* **Problem**
Write the full listing out again, keeping every line exactly as it is.

* **Available records**
= Beginning of Section =

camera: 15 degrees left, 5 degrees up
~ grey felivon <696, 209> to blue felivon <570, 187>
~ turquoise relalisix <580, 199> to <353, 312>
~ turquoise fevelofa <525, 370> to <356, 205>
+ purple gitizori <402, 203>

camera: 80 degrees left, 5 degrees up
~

= End of Section =

* **Solution for this exercise**
camera: 15 degrees left, 5 degrees up
~ grey felivon <696, 209> to blue felivon <570, 187>
~ turquoise relalisix <580, 199> to <353, 312>
~ turquoise fevelofa <525, 370> to <356, 205>
+ purple gitizori <402, 203>

camera: 80 degrees left, 5 degrees up
~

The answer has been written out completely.